[[ SOURCE MATERIAL open ]]
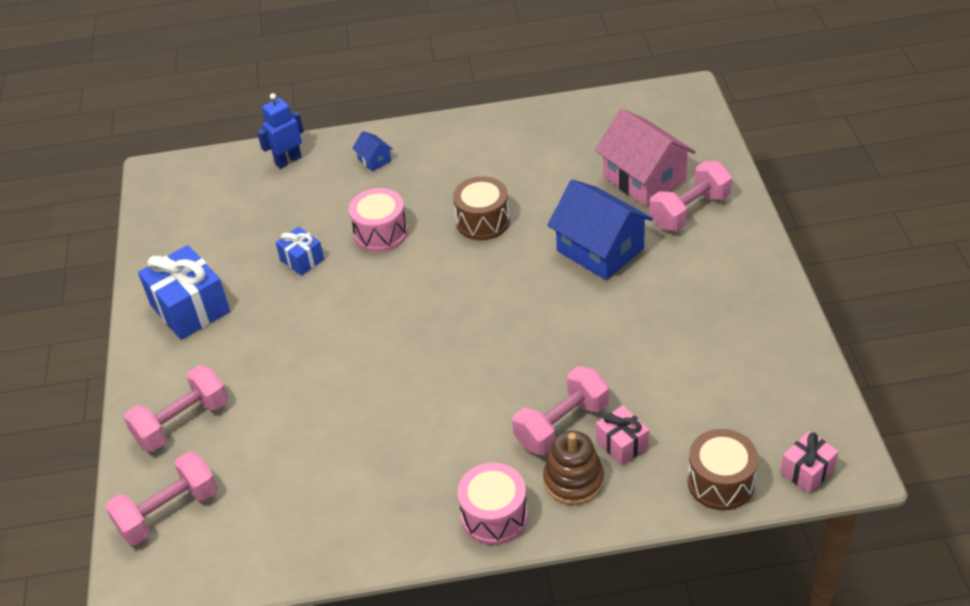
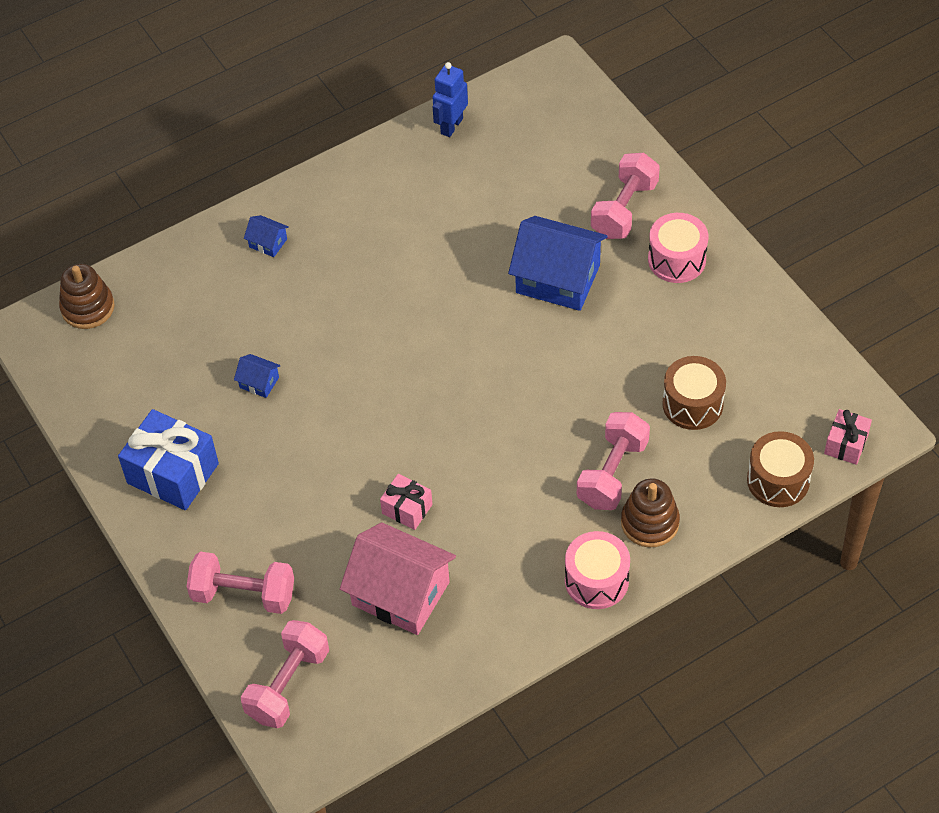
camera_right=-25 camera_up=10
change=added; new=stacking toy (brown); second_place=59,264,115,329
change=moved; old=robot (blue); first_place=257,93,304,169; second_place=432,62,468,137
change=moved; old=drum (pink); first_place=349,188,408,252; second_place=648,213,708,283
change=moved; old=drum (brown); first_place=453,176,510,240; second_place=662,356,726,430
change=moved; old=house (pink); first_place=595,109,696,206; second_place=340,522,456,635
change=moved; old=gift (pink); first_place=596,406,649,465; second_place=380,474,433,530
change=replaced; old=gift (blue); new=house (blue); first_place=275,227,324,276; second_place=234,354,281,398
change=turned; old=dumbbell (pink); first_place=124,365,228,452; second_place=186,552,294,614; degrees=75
[[ SOURCE MATERIAL closed ]]
[[ SOURCE MATERIAL open ]]
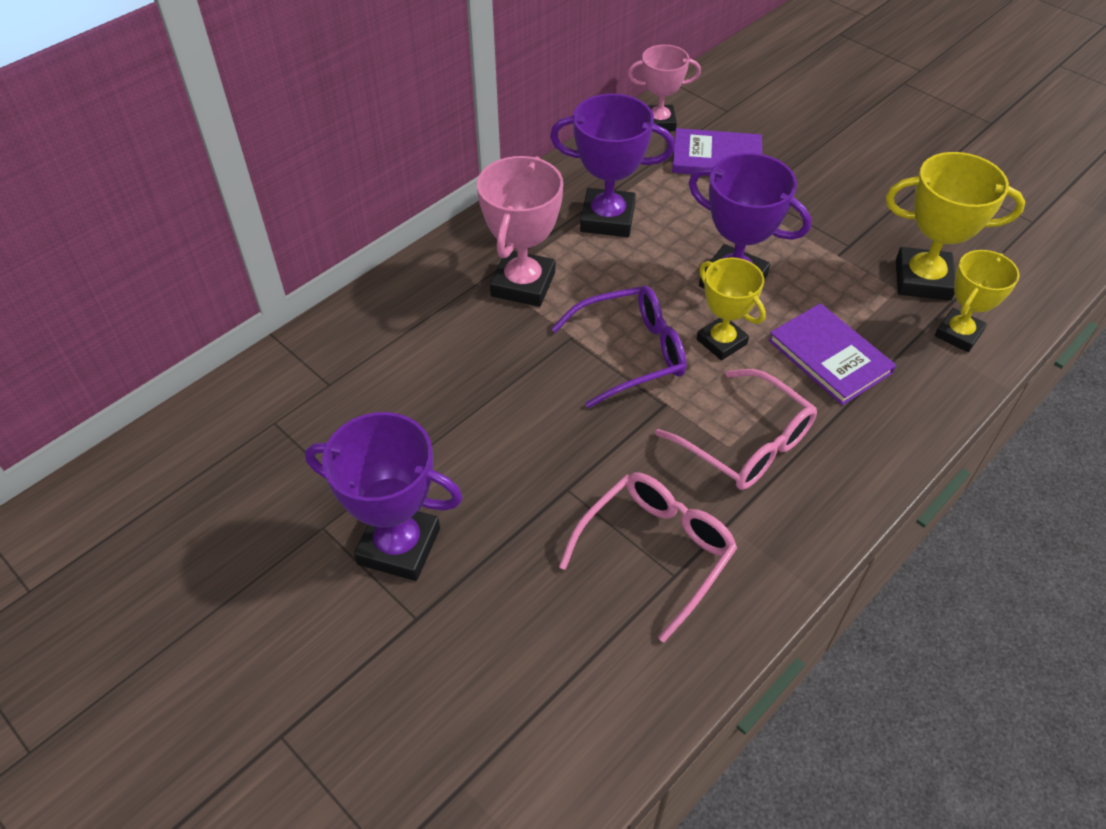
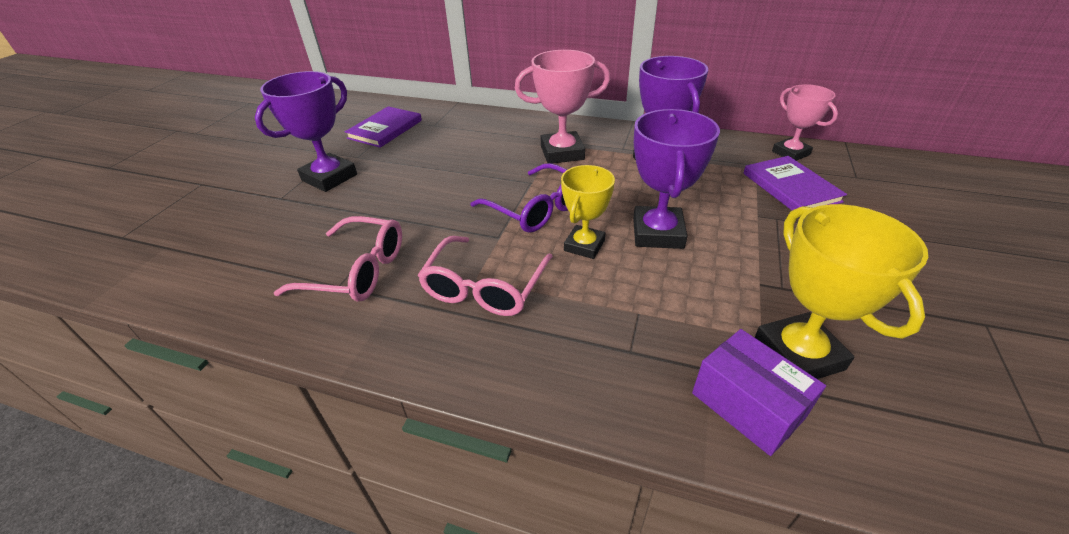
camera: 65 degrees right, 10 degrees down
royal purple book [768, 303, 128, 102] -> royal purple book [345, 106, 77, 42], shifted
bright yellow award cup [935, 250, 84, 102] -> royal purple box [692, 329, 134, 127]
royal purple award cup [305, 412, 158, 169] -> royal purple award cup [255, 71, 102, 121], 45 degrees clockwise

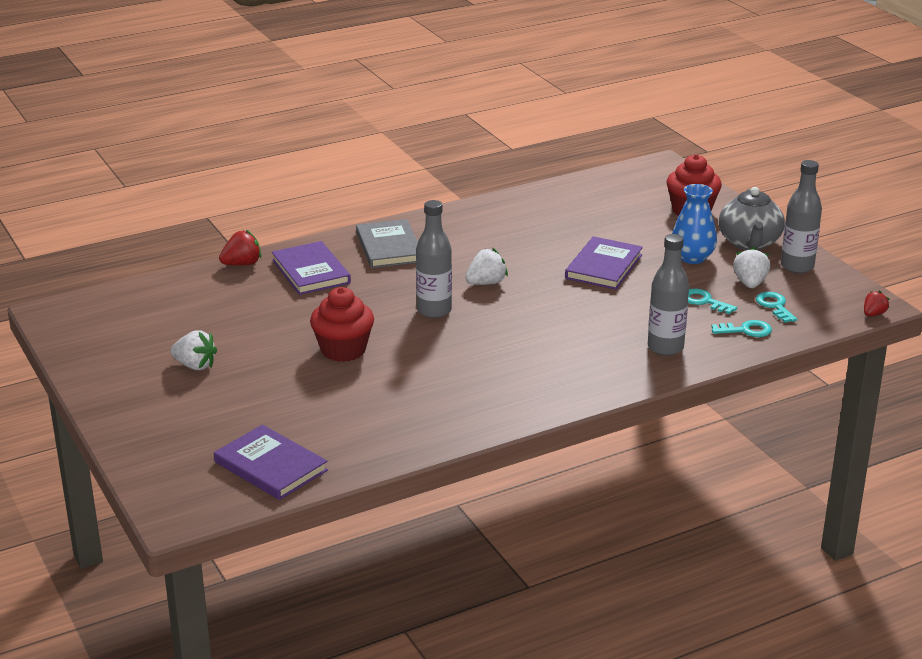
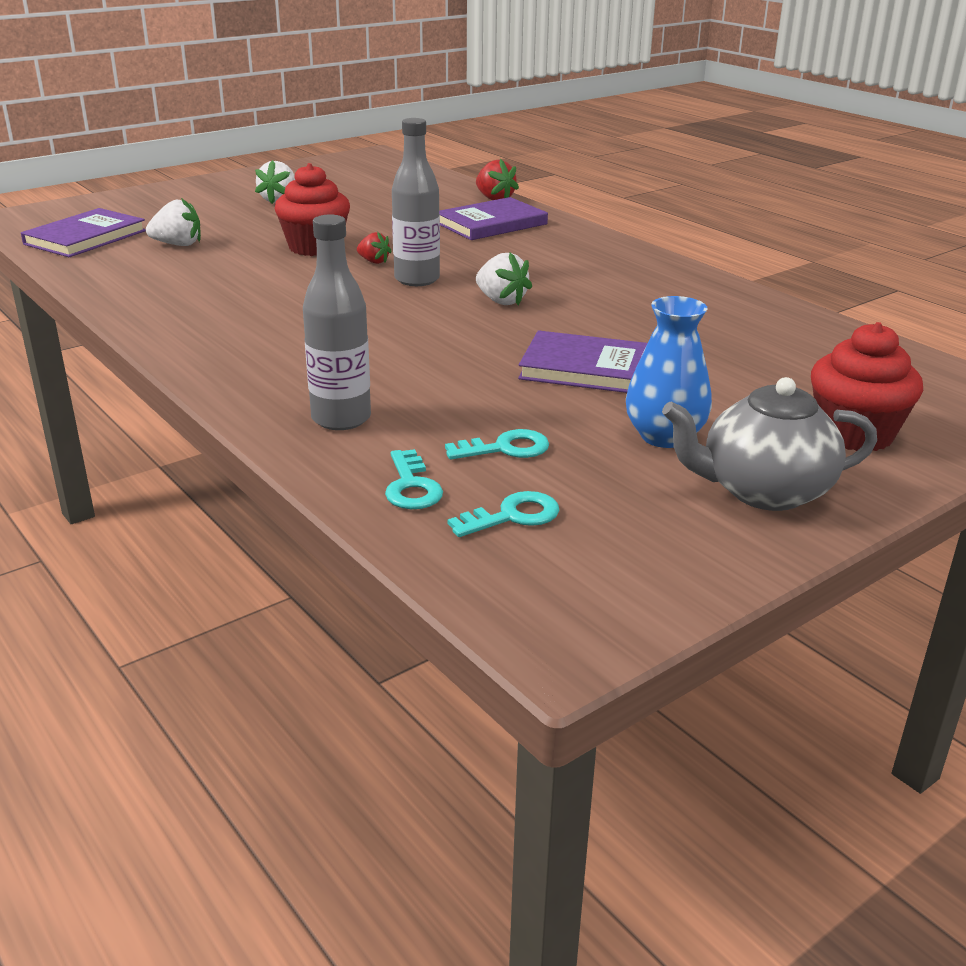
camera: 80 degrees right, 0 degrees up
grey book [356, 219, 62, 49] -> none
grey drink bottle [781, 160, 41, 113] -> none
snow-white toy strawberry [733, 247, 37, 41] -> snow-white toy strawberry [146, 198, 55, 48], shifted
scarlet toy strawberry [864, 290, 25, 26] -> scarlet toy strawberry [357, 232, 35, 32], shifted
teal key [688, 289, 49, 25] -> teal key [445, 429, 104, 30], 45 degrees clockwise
[[ SOURCE MATERIAL closed ]]
TASK BRIEF: Word for word, restate the lines of the listing above starting at the line with "camera: 65 degrees right, 10 degrees down" and ending at the line with "bright yellow award", and nothing outside them.

ANSWER SECTION:
camera: 65 degrees right, 10 degrees down
royal purple book [768, 303, 128, 102] -> royal purple book [345, 106, 77, 42], shifted
bright yellow award cup [935, 250, 84, 102] -> royal purple box [692, 329, 134, 127]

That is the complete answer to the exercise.